Activity ->
Which lines in the data below contain the string "notebook"? Show each one.

Source material ->
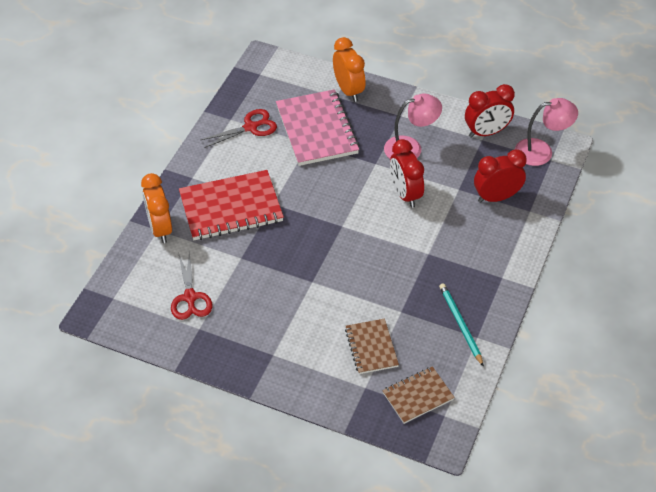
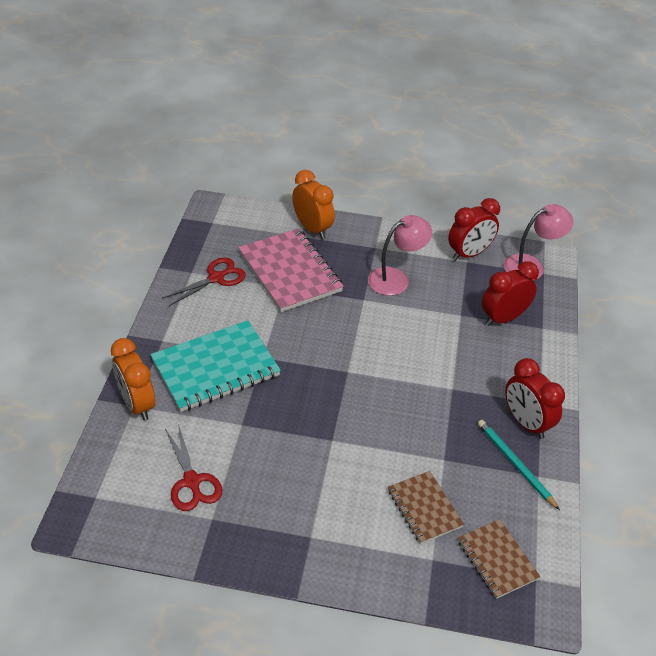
camera: 15 degrees left, 5 degrees down
(231, 207) = (215, 368): red notebook -> turquoise notebook
(405, 194) = (406, 327): red clock -> red clock (526, 423)
(418, 396) = (497, 559): brown notebook -> brown notebook turned 75 degrees counterclockwise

Response for this exercise ->
(231, 207) = (215, 368): red notebook -> turquoise notebook
(418, 396) = (497, 559): brown notebook -> brown notebook turned 75 degrees counterclockwise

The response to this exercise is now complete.